DATA PROVIDED –
╔══

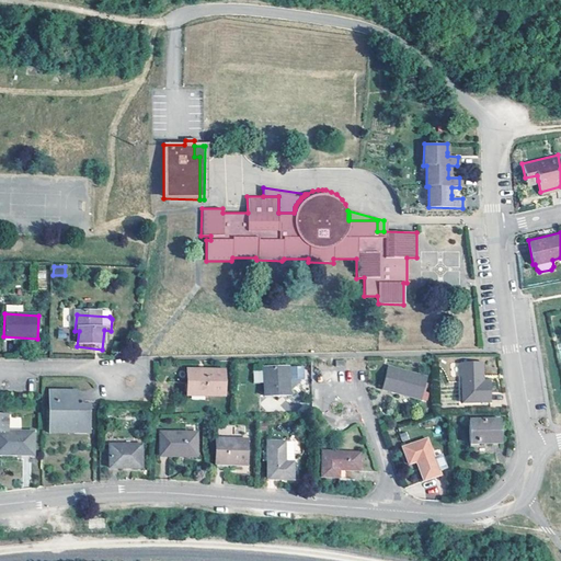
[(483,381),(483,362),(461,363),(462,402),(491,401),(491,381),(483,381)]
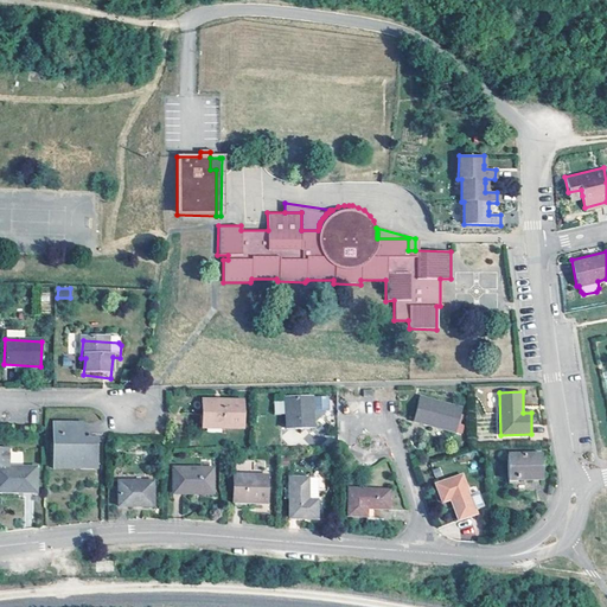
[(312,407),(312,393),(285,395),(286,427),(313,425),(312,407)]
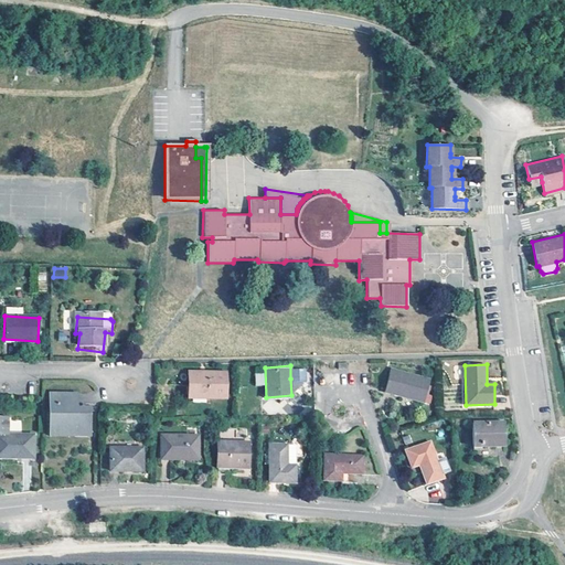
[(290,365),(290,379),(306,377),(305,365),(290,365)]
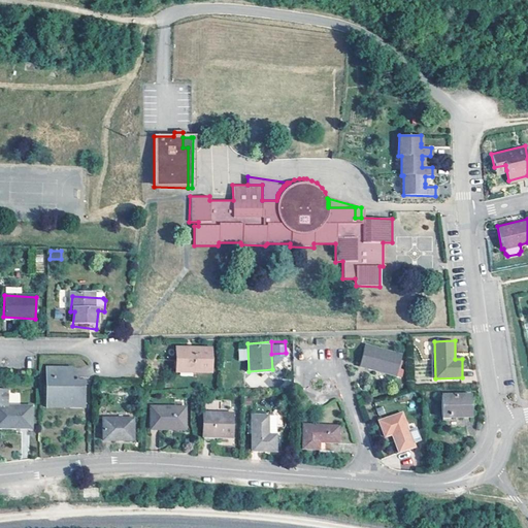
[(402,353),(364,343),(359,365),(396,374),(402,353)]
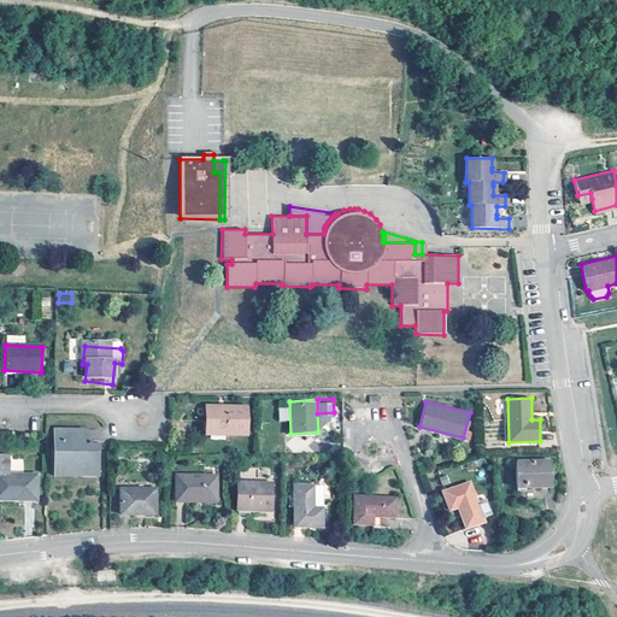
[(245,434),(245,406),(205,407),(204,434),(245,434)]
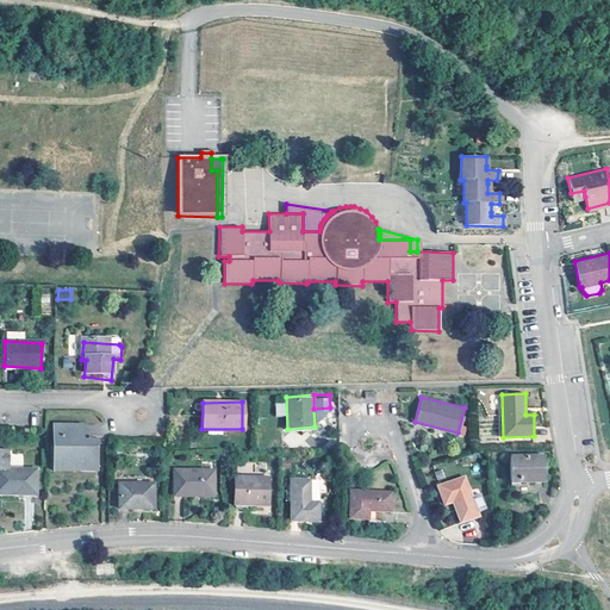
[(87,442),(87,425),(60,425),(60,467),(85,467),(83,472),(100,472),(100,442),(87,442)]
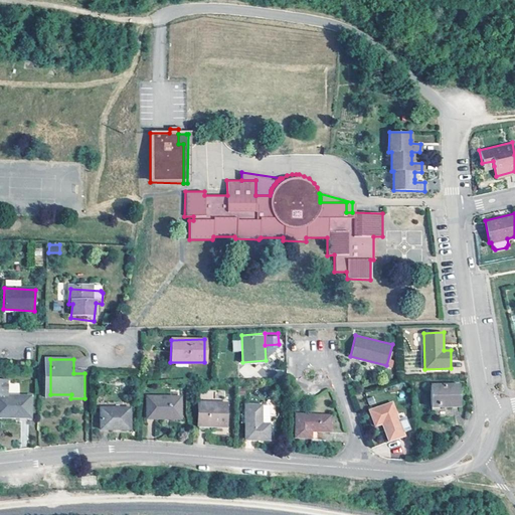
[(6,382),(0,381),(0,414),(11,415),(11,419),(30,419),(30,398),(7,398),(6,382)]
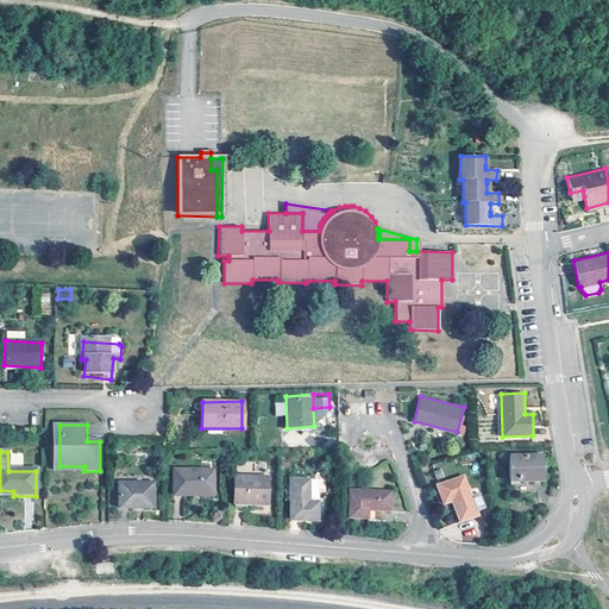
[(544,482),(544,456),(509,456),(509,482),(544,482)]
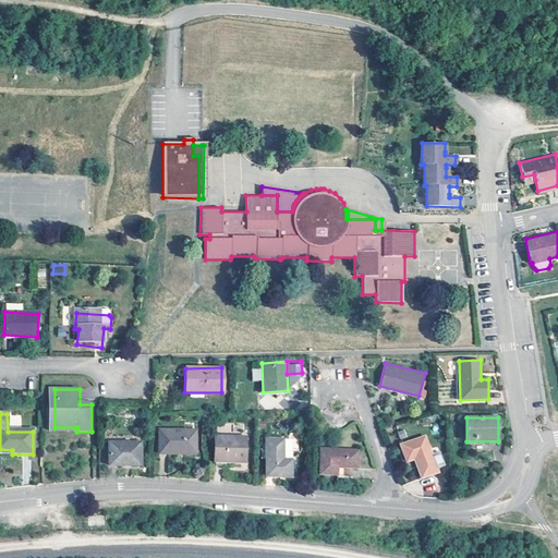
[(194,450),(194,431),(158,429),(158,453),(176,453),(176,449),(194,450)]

╚══

WORK INSTRUCTION – Copy each line above exactly, with no images.

WRITTEN ANSWER –
[(483,381),(483,362),(461,363),(462,402),(491,401),(491,381),(483,381)]
[(312,407),(312,393),(285,395),(286,427),(313,425),(312,407)]
[(290,365),(290,379),(306,377),(305,365),(290,365)]
[(402,353),(364,343),(359,365),(396,374),(402,353)]
[(245,434),(245,406),(205,407),(204,434),(245,434)]
[(87,442),(87,425),(60,425),(60,467),(85,467),(83,472),(100,472),(100,442),(87,442)]
[(6,382),(0,381),(0,414),(11,415),(11,419),(30,419),(30,398),(7,398),(6,382)]
[(544,482),(544,456),(509,456),(509,482),(544,482)]
[(194,450),(194,431),(158,429),(158,453),(176,453),(176,449),(194,450)]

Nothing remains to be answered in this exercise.